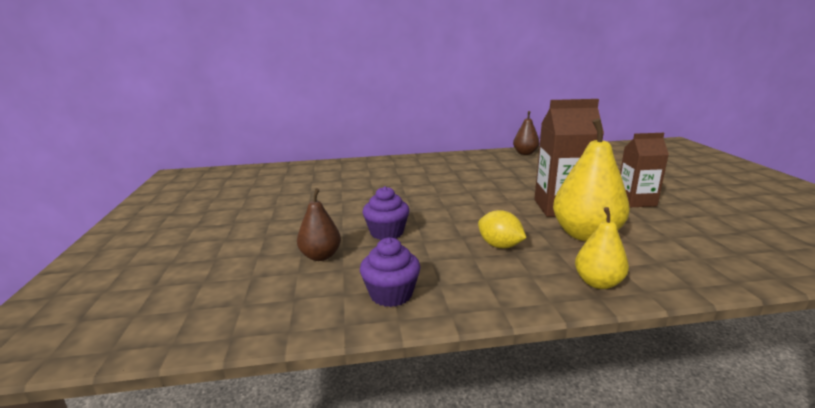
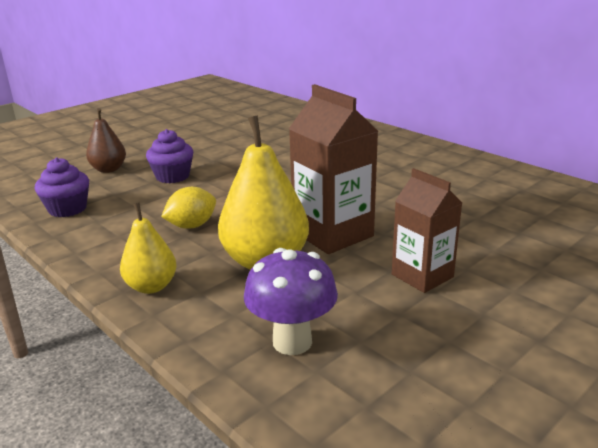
camera: 55 degrees right, 5 degrees up
(500, 246) = (192, 226): yellow lemon -> yellow lemon turned 45 degrees clockwise
(525, 153) = (508, 174): brown pear -> none
(703, 252) = (292, 342): none -> purple mushroom

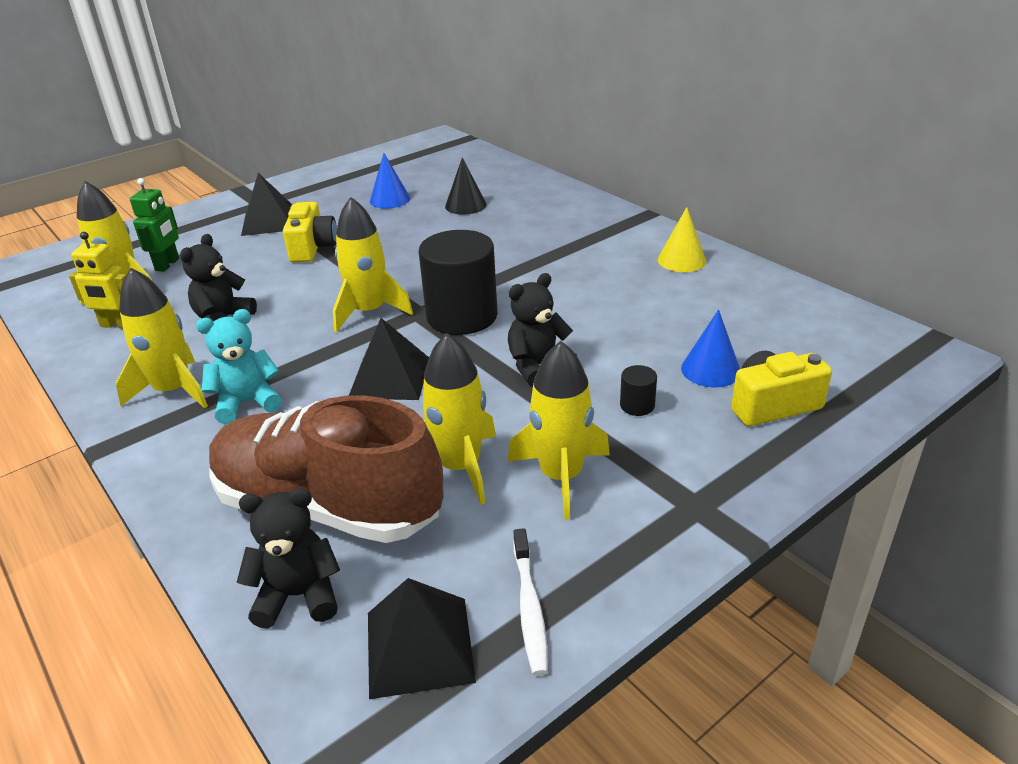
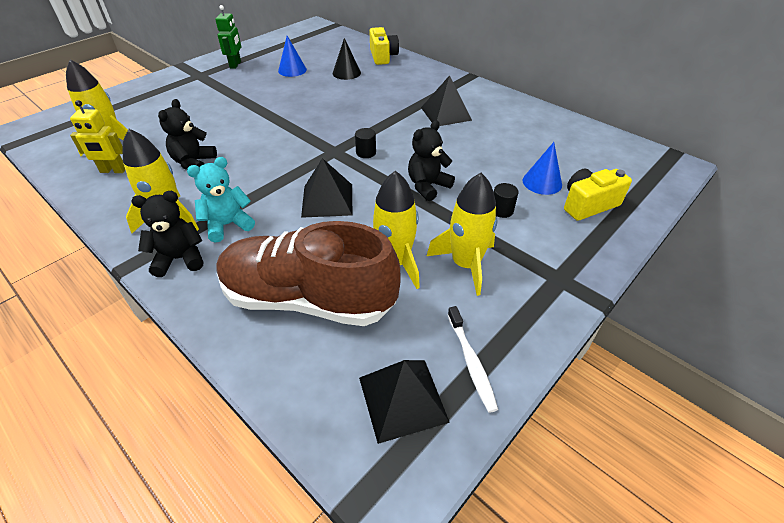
camera: 10 degrees left, 10 degrees up
(167, 264) = (140, 123): green robot -> green robot (235, 65)
(269, 221) = (209, 88): black pyramid -> black pyramid (446, 113)
(298, 595) = (305, 369): black teddy bear -> black teddy bear (180, 259)
(312, 248) = (246, 107): yellow camera -> yellow camera (383, 56)
(369, 311) = (299, 152): yellow rocket -> none
(462, 316) = (366, 153): black cylinder -> black cylinder, size x0.41
(681, 260) = (501, 107): yellow cone -> none

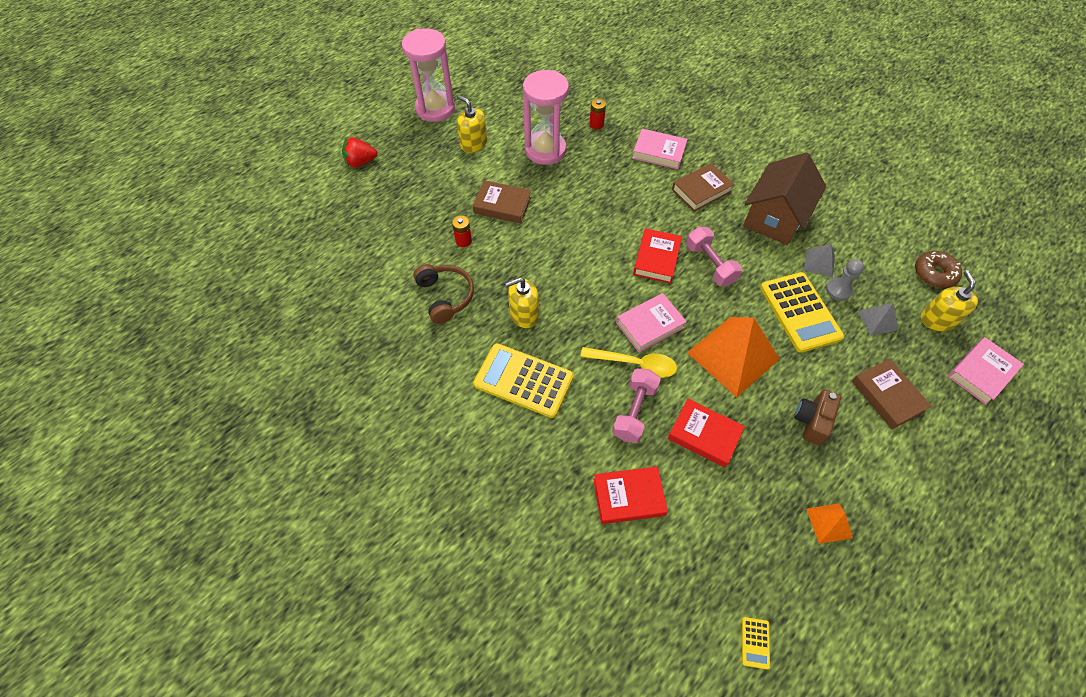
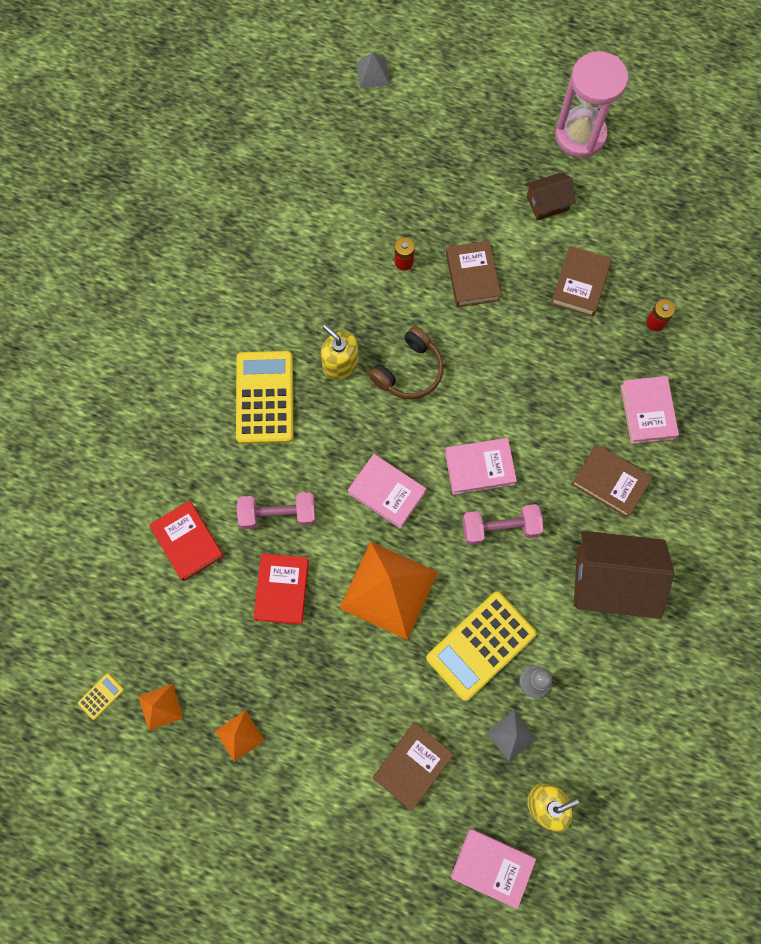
camera: 65 degrees right, 15 degrees up
(360, 162) = (457, 105): red strawberry -> none
(445, 296) = (326, 280): brown headphones -> brown headphones (409, 371)
(473, 144) = (547, 203): yellow soap dispenser -> brown house
(545, 150) = (580, 284): pink hourglass -> brown book
(634, 364) = (332, 494): yellow spoon -> none
(656, 259) = (479, 468): red book -> pink book
(710, 264) = (500, 528): pink dumbbell -> pink dumbbell turned 45 degrees clockwise
(755, 642) = (101, 696): yellow calculator -> yellow calculator turned 150 degrees clockwise
(783, 586) = (160, 707): none -> orange pyramid
(812, 421) = (345, 692): brown camera -> none
(819, 263) = (565, 650): grey pyramid -> grey pyramid (373, 73)
(934, 274) = (617, 791): brown donut -> none

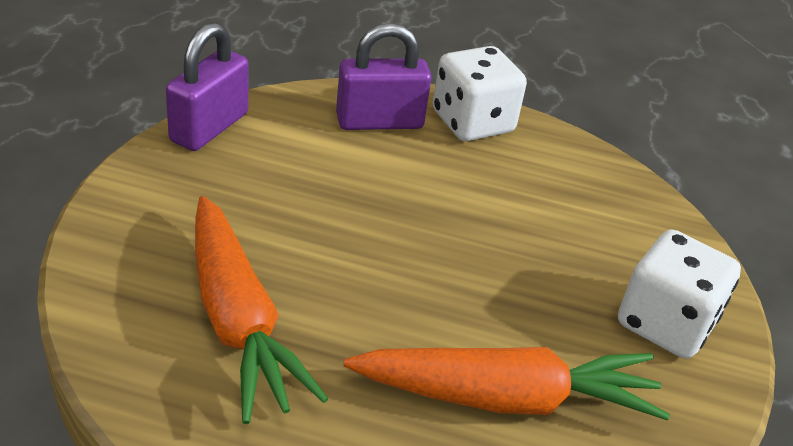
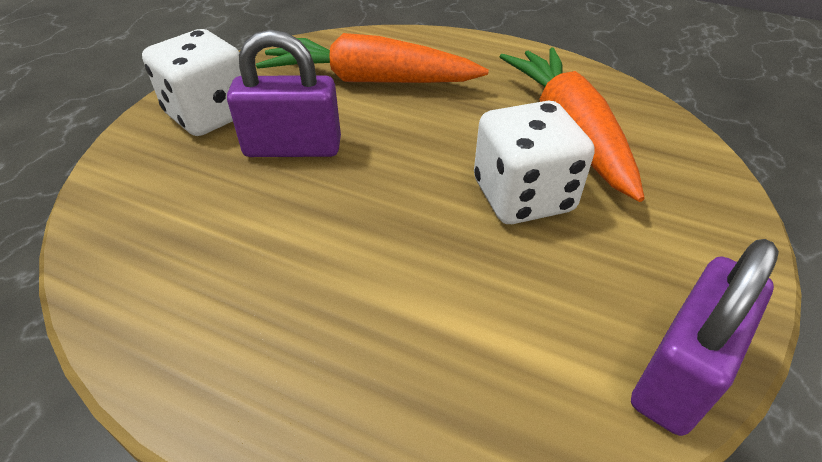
camera: 165 degrees left, 5 degrees up
(379, 122) = (407, 382): purple padlock -> purple padlock (293, 148)
(472, 122) = (250, 378): white dice -> white dice (522, 196)

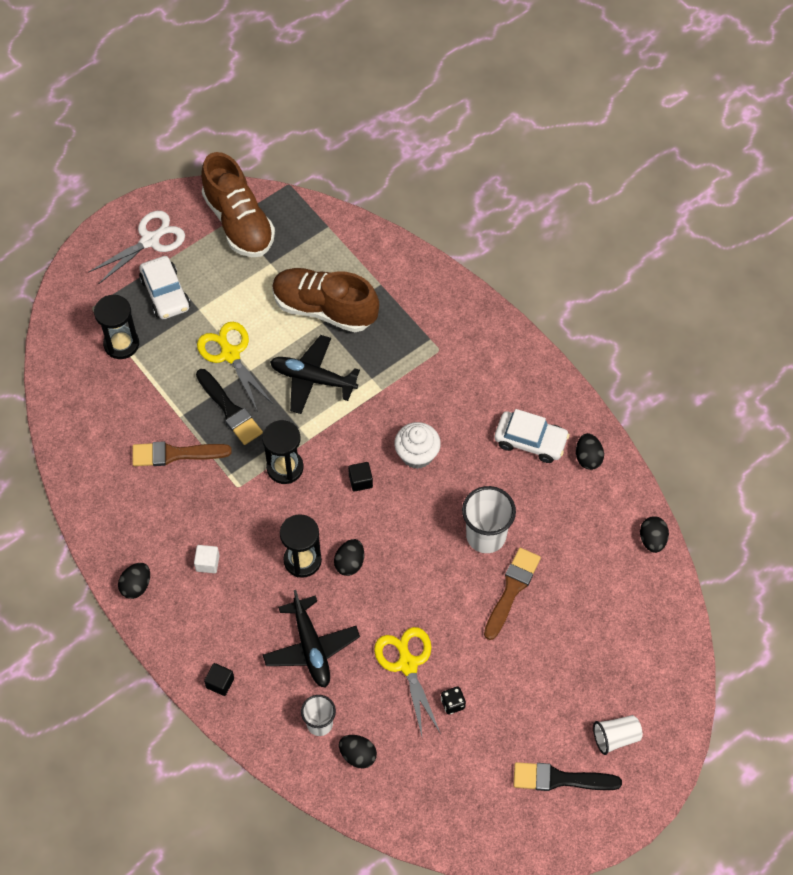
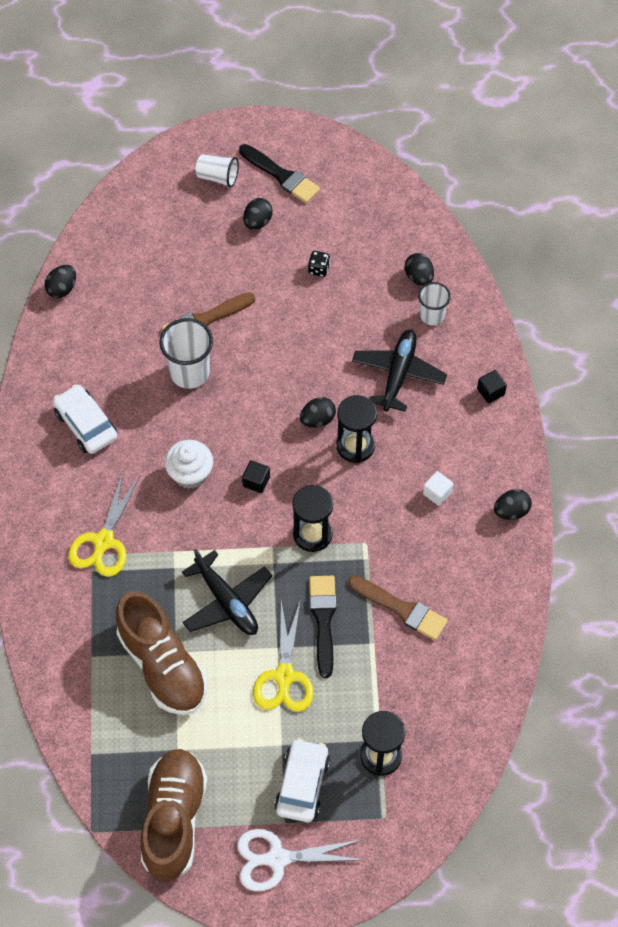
camera: 145 degrees left, 0 degrees up
(407, 664) = (331, 316): yellow scissors -> yellow scissors (103, 542)
(588, 458) = (52, 381): black egg -> black egg (257, 222)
□ □ □
### Activity
Note every line above where the string "yellow" shows up, and copy those lines.

### Answer space
(500, 246) = (192, 226): yellow lemon -> yellow lemon turned 45 degrees clockwise
(312, 248) = (246, 107): yellow camera -> yellow camera (383, 56)
(369, 311) = (299, 152): yellow rocket -> none
(681, 260) = (501, 107): yellow cone -> none
(473, 144) = (547, 203): yellow soap dispenser -> brown house
(634, 364) = (332, 494): yellow spoon -> none
(755, 642) = (101, 696): yellow calculator -> yellow calculator turned 150 degrees clockwise
(407, 664) = (331, 316): yellow scissors -> yellow scissors (103, 542)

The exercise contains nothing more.